[Object state comparisons]
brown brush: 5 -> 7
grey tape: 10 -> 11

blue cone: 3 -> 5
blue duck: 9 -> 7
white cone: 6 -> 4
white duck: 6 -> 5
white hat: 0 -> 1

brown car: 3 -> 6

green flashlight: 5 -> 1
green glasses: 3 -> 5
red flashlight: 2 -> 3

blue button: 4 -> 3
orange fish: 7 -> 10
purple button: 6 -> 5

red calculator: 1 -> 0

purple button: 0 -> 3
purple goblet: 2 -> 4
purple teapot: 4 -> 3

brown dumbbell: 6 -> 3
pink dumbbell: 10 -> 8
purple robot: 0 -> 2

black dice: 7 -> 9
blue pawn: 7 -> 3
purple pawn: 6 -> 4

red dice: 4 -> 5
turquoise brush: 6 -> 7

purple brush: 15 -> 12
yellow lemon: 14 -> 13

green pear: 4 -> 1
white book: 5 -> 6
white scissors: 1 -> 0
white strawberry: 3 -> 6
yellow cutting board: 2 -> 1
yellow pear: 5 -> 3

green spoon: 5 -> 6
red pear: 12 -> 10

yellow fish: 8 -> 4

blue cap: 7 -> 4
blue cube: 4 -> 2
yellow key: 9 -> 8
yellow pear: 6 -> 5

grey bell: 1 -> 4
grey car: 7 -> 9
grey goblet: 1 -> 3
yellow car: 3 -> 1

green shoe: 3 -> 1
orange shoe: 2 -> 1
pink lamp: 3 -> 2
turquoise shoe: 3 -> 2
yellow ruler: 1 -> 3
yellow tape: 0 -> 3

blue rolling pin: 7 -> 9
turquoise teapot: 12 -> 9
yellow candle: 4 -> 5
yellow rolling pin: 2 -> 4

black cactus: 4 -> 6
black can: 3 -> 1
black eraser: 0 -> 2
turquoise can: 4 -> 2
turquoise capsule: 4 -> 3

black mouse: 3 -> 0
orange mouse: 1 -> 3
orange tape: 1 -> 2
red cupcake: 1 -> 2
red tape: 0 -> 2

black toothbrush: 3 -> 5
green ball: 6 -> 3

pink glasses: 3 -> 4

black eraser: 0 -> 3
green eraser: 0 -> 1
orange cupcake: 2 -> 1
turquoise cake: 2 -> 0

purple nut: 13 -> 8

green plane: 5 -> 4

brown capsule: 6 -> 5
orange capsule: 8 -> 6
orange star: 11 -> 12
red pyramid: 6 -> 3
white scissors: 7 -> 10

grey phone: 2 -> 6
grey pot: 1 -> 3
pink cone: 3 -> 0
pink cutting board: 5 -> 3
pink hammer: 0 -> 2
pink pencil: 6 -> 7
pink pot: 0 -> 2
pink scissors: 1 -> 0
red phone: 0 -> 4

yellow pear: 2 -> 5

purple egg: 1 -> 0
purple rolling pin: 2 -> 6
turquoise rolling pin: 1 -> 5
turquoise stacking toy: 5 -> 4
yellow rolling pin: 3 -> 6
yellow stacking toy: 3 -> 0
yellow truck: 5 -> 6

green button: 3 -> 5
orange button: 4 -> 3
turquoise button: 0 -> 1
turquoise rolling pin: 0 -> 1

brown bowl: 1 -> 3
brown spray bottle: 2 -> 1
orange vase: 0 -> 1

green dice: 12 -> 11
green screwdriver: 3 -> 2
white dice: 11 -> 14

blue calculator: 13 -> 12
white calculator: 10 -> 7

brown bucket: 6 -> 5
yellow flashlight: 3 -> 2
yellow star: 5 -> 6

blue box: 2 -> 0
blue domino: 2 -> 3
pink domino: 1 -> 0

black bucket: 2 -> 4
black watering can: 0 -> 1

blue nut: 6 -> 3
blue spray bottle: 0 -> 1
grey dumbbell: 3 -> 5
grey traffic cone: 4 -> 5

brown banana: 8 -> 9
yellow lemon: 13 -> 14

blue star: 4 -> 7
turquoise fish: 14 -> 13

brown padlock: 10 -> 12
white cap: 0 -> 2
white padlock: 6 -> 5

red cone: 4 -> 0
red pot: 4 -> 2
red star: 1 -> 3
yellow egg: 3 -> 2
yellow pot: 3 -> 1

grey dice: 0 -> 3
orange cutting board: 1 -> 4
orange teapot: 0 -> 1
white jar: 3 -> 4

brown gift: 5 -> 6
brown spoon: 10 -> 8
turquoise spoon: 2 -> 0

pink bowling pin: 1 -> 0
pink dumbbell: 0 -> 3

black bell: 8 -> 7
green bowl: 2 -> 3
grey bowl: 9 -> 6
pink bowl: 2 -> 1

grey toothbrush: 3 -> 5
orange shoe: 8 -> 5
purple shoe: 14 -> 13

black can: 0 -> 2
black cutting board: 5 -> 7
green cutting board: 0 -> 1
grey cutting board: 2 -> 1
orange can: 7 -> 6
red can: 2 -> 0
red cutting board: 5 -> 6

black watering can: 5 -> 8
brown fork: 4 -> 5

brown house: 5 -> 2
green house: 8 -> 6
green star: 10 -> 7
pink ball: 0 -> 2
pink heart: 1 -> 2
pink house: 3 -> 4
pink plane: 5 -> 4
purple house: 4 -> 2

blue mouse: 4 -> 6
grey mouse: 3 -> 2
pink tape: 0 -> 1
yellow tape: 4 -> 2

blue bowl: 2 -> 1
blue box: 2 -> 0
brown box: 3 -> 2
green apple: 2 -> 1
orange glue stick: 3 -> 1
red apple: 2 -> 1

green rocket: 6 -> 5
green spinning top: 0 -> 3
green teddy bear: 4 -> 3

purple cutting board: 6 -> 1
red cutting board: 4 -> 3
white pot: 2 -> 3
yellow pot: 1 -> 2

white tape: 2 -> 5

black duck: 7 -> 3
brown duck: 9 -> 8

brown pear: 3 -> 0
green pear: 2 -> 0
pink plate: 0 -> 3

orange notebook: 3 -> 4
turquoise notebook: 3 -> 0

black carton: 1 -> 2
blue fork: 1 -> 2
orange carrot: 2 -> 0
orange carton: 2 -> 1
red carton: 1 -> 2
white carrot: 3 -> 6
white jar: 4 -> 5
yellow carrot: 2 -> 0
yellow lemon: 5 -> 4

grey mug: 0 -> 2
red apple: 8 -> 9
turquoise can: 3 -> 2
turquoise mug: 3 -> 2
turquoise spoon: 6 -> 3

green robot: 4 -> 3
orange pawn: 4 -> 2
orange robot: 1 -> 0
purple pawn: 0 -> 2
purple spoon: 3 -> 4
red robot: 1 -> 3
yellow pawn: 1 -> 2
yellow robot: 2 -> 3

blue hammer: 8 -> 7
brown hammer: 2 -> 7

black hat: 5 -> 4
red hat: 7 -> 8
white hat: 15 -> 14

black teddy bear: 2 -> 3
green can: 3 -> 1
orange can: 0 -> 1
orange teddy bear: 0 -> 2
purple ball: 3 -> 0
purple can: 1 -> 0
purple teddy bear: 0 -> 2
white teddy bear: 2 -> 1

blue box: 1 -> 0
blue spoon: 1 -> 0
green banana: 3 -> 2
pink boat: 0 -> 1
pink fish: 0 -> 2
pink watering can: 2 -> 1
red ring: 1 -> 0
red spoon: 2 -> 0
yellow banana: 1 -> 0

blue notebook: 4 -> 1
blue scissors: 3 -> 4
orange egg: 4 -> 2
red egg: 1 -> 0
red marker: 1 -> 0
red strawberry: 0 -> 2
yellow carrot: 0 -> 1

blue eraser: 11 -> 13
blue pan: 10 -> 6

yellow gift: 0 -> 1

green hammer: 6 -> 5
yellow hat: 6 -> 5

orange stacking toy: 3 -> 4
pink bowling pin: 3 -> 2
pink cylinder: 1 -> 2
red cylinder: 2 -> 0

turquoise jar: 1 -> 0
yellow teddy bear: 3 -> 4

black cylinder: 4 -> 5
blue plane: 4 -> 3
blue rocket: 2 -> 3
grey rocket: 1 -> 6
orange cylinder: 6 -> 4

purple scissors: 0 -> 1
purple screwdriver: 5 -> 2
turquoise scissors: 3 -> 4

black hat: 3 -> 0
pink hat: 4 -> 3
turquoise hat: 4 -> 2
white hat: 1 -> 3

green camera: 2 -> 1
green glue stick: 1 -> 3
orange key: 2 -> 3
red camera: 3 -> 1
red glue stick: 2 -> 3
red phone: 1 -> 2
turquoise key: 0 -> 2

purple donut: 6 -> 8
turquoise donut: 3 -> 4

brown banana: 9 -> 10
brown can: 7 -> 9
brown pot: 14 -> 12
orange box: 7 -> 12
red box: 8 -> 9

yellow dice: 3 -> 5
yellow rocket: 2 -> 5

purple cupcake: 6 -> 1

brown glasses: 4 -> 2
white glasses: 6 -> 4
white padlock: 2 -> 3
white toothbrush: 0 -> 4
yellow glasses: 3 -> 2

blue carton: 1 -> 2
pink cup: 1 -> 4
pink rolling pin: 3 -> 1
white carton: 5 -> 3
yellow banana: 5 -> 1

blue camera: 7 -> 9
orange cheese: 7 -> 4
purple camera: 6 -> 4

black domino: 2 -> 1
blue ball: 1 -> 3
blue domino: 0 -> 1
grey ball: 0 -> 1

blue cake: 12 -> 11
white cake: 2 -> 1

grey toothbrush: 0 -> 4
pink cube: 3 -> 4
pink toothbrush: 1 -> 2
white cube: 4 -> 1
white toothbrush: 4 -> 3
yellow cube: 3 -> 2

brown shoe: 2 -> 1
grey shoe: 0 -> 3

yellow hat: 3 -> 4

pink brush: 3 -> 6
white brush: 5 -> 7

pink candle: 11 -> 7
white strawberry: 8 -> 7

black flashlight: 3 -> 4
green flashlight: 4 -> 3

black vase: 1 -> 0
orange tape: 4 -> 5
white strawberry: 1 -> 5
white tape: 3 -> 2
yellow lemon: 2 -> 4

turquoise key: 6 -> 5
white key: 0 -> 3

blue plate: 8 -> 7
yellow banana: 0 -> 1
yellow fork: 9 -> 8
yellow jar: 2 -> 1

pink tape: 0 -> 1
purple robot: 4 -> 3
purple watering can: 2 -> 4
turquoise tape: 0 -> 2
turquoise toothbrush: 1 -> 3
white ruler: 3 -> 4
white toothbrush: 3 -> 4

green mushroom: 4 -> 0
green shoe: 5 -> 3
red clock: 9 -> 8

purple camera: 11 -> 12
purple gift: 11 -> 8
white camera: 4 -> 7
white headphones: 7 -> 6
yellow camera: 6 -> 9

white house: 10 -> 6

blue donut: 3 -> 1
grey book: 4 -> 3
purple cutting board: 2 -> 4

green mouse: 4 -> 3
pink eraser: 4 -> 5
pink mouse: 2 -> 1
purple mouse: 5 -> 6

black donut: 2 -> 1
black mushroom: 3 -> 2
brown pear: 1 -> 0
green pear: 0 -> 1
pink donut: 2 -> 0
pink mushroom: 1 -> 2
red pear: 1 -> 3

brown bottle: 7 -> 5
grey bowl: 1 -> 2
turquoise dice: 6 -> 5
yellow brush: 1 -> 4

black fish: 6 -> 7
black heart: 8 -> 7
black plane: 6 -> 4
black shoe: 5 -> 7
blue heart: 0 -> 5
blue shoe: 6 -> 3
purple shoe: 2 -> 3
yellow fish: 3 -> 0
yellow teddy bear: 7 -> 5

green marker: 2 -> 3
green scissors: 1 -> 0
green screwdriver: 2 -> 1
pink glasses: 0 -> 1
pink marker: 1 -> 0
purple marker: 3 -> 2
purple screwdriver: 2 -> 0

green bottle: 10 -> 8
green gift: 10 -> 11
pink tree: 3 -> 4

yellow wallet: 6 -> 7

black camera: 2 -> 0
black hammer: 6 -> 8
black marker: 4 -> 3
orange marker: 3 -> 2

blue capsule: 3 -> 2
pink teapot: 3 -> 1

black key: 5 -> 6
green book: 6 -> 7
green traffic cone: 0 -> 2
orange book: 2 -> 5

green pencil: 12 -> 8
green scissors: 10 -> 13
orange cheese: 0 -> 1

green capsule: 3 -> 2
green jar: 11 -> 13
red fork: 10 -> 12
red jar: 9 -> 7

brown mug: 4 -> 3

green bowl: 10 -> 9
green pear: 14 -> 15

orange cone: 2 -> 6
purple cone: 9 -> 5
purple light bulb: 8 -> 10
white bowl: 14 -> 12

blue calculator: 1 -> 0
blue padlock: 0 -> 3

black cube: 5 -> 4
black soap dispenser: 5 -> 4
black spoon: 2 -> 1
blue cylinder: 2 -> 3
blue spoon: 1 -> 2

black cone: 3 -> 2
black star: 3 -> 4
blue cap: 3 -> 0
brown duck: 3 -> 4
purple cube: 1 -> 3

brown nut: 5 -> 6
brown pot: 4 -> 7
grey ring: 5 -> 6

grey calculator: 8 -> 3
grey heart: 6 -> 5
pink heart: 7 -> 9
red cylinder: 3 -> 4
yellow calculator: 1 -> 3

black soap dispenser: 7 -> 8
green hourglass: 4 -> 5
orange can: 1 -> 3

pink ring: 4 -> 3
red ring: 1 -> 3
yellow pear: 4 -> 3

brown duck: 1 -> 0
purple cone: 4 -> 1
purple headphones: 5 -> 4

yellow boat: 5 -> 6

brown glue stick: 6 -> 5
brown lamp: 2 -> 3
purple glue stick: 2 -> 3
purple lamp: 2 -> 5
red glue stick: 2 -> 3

▶ **Exercise objective**: Return the span of lines in the data above that opens at the line with "purple cone: 9 -> 5" and closes at the line with "brown lamp: 2 -> 3", exactly, ends included, nothing else.

▶ **Exercise output**:
purple cone: 9 -> 5
purple light bulb: 8 -> 10
white bowl: 14 -> 12

blue calculator: 1 -> 0
blue padlock: 0 -> 3

black cube: 5 -> 4
black soap dispenser: 5 -> 4
black spoon: 2 -> 1
blue cylinder: 2 -> 3
blue spoon: 1 -> 2

black cone: 3 -> 2
black star: 3 -> 4
blue cap: 3 -> 0
brown duck: 3 -> 4
purple cube: 1 -> 3

brown nut: 5 -> 6
brown pot: 4 -> 7
grey ring: 5 -> 6

grey calculator: 8 -> 3
grey heart: 6 -> 5
pink heart: 7 -> 9
red cylinder: 3 -> 4
yellow calculator: 1 -> 3

black soap dispenser: 7 -> 8
green hourglass: 4 -> 5
orange can: 1 -> 3

pink ring: 4 -> 3
red ring: 1 -> 3
yellow pear: 4 -> 3

brown duck: 1 -> 0
purple cone: 4 -> 1
purple headphones: 5 -> 4

yellow boat: 5 -> 6

brown glue stick: 6 -> 5
brown lamp: 2 -> 3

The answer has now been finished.